◆ **Try it**
Beginning with the line that has "black gift: 3 -> 4", please write out each remaining line of the listing below, word for word.

• • • • •

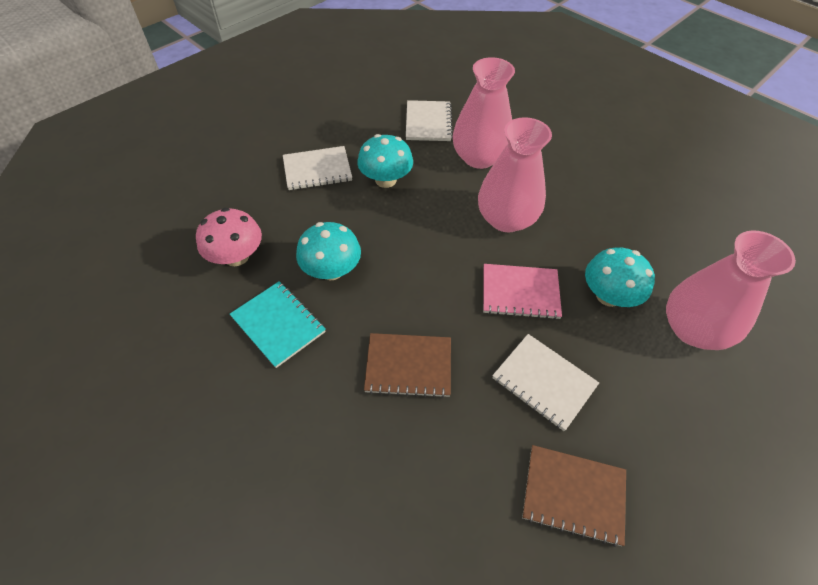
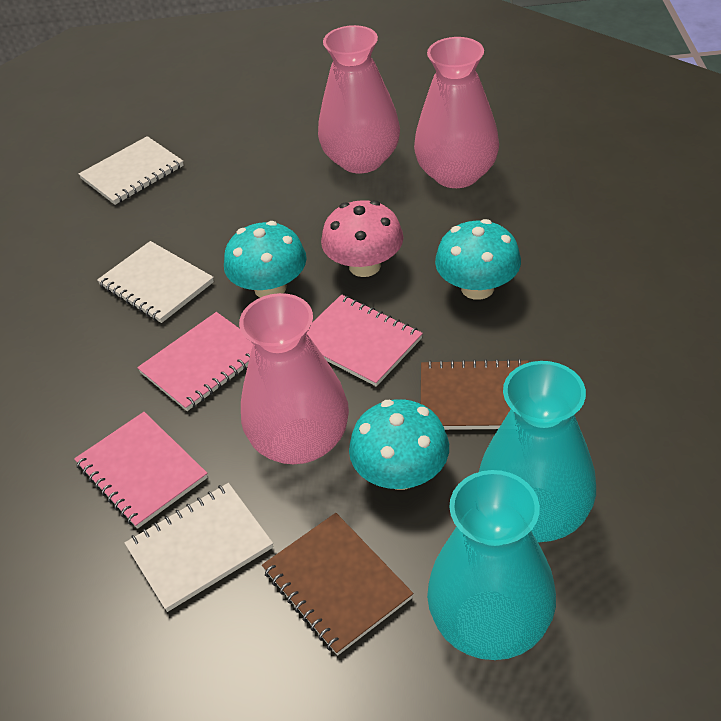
pink notebook: 1 -> 3
turquoise notebook: 1 -> 0
turquoise vase: 0 -> 2

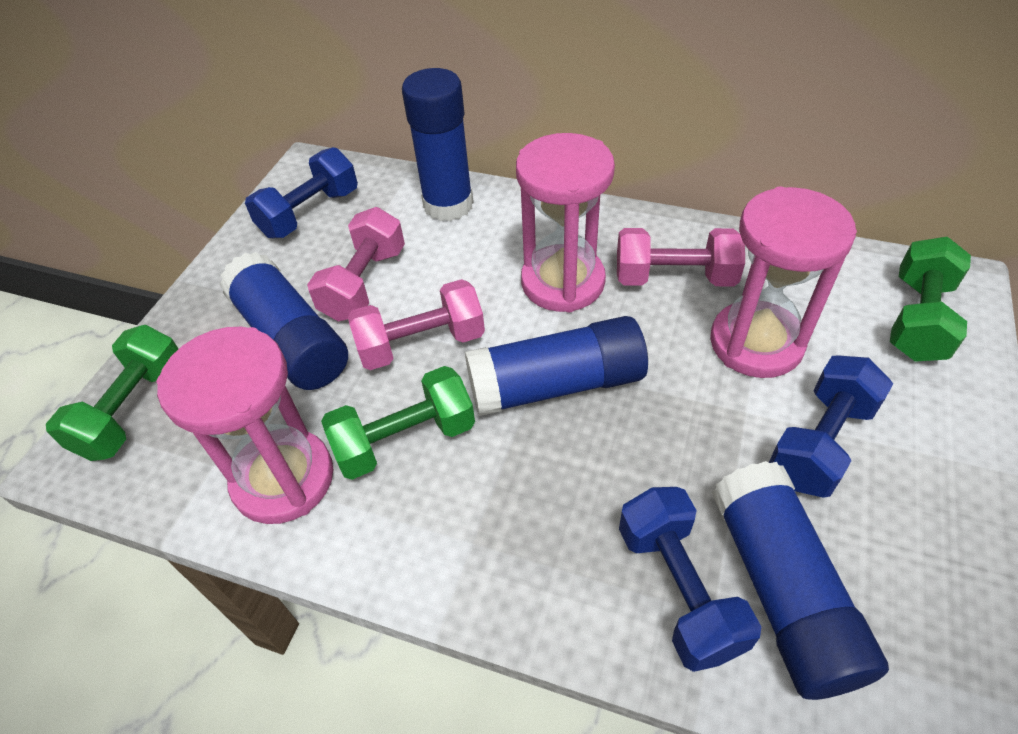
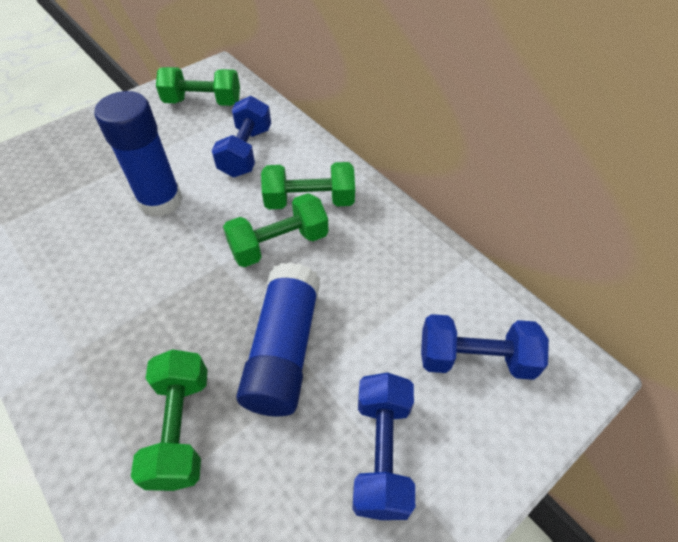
blue glue stick: 4 -> 2
green dumbbell: 3 -> 4
pink dumbbell: 3 -> 0
pink hourglass: 3 -> 0

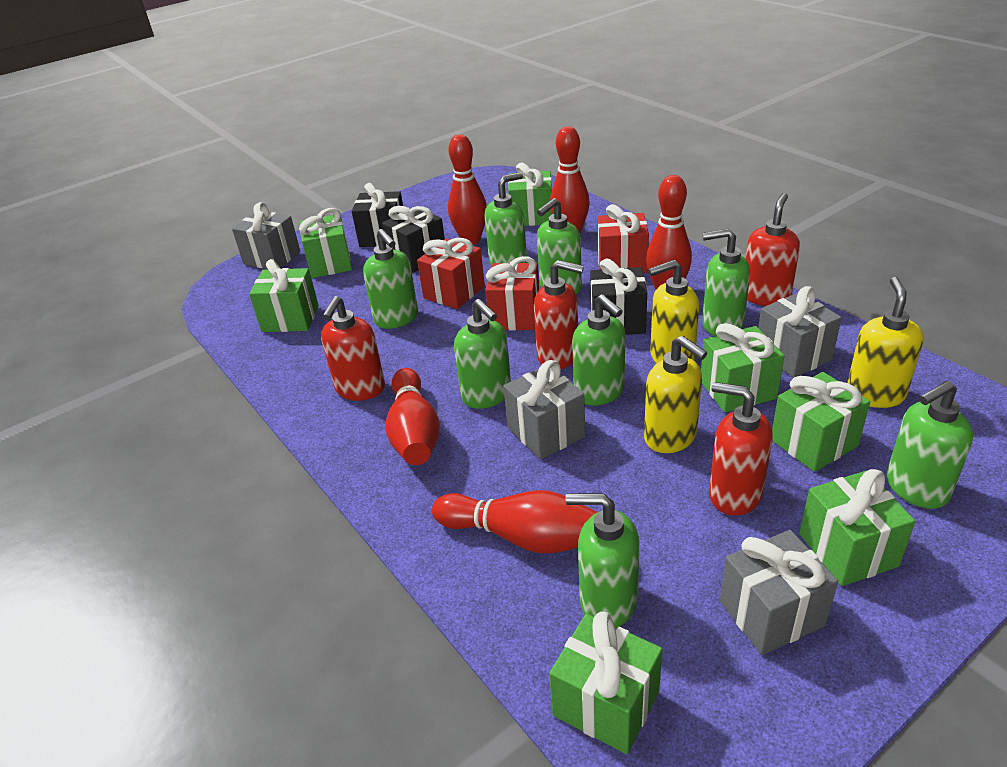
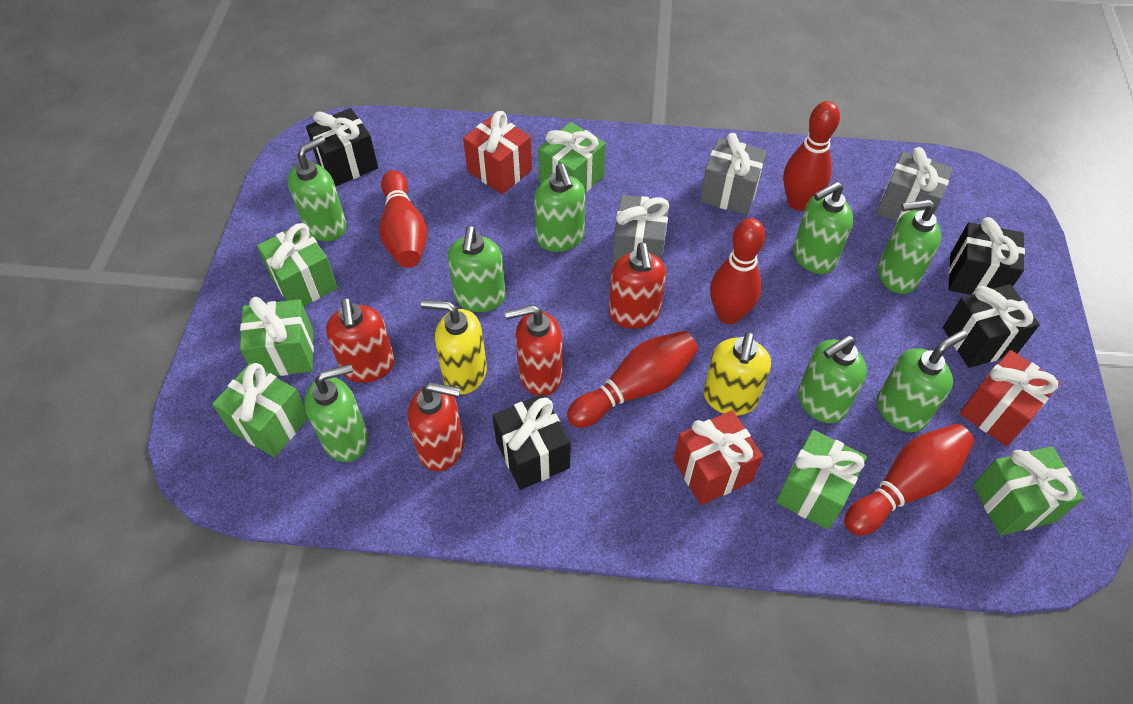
black gift: 3 -> 4
green gift: 7 -> 6
grey gift: 4 -> 3
yellow soap dispenser: 3 -> 2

• • • • •

◆ **Response**
black gift: 3 -> 4
green gift: 7 -> 6
grey gift: 4 -> 3
yellow soap dispenser: 3 -> 2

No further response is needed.